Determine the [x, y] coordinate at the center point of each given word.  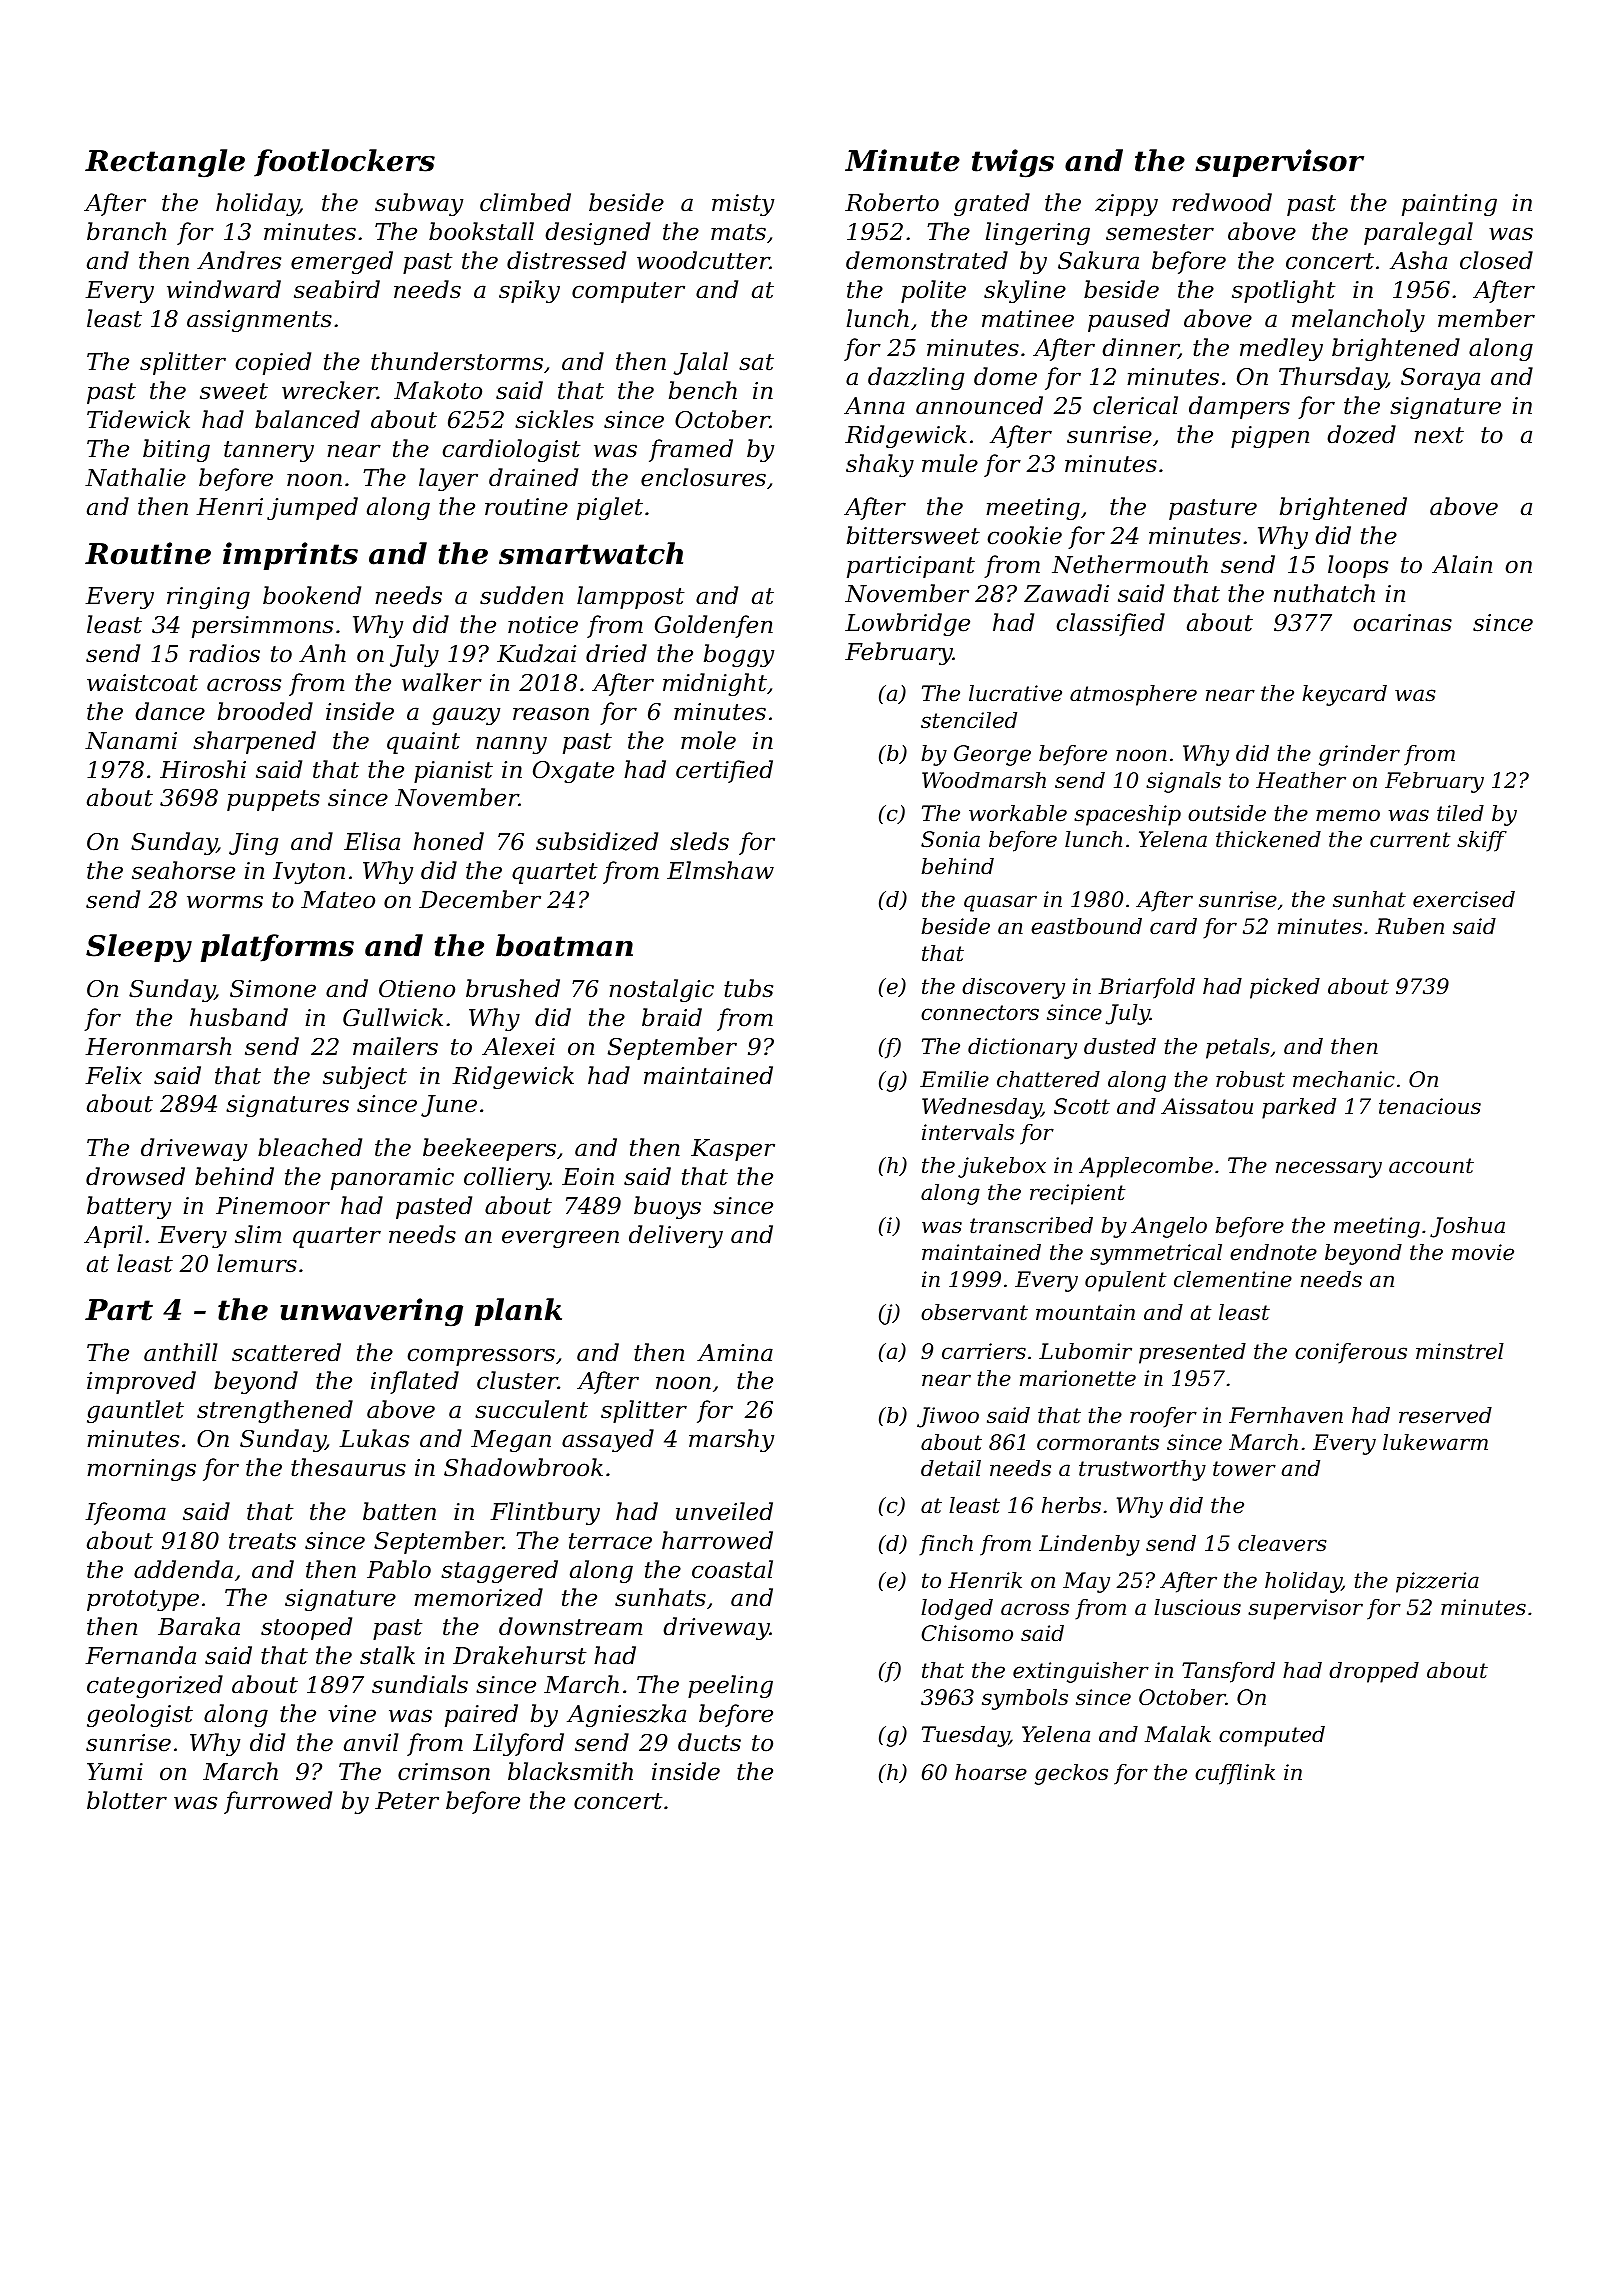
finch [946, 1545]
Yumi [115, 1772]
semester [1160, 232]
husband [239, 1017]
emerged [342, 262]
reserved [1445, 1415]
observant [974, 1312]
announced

————

- Written instruction
Write out every line of the entries above as a numbered list, skipping blank lines. Leave the pictures out.

- The result
1. Determine the [x, y] coordinate at the center point of each given word.  
2. finch [946, 1545]
3. Yumi [115, 1772]
4. semester [1160, 232]
5. husband [239, 1017]
6. emerged [342, 262]
7. reserved [1445, 1415]
8. observant [974, 1312]
9. announced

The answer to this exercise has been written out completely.